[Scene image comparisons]
━━━━━━━━━━━━━━━━━━━━
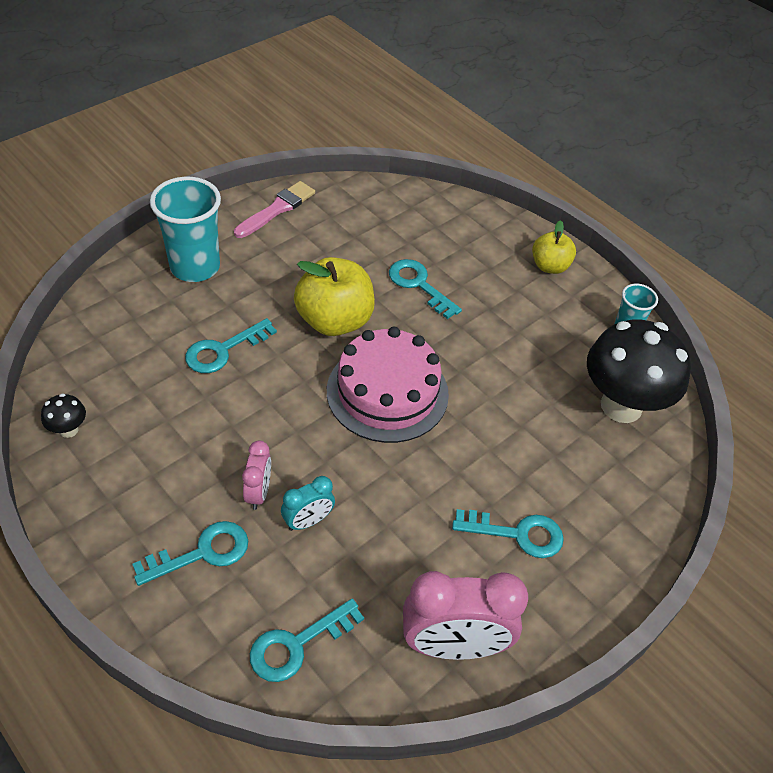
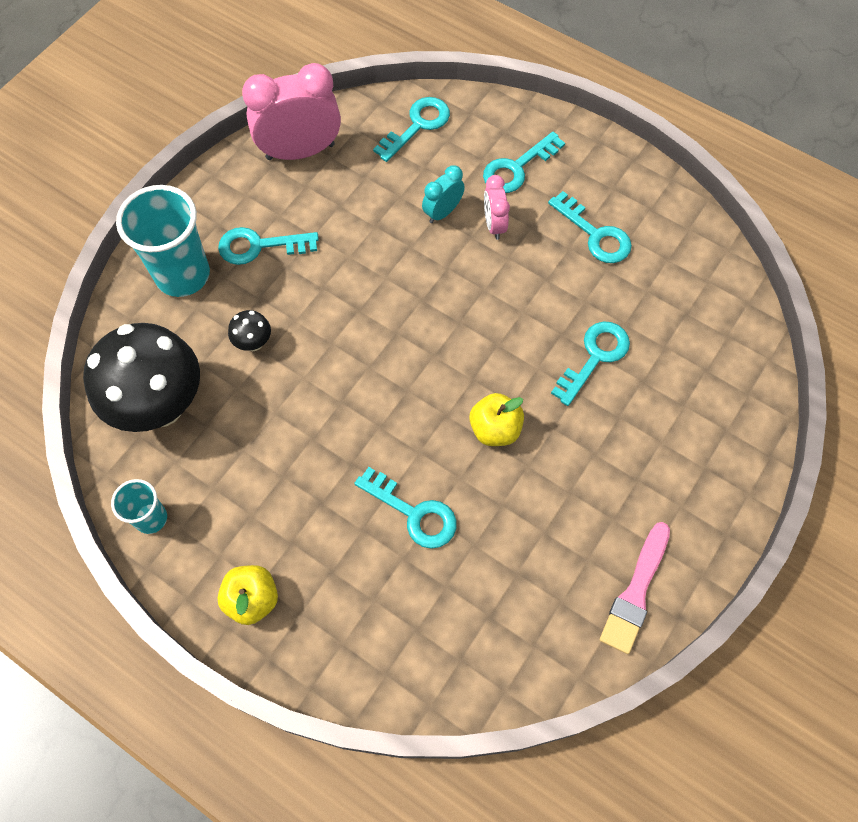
camera: 170 degrees right, 15 degrees up
(69, 430) = (686, 236): black mushroom -> black mushroom (254, 343)
(159, 456) = (595, 234): none -> turquoise key
(195, 267) = (683, 460): turquoise cup -> turquoise cup (183, 275)
(334, 321) = (495, 429): yellow apple -> yellow apple, size x0.59
(387, 392) = (410, 354): pink cake -> none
━━━━━━━━━━━━━━━━━━━━
Required action -
Omitting all images, retype each line of the records precisely.

Problem solution -
camera: 170 degrees right, 15 degrees up
(69, 430) = (686, 236): black mushroom -> black mushroom (254, 343)
(159, 456) = (595, 234): none -> turquoise key
(195, 267) = (683, 460): turquoise cup -> turquoise cup (183, 275)
(334, 321) = (495, 429): yellow apple -> yellow apple, size x0.59
(387, 392) = (410, 354): pink cake -> none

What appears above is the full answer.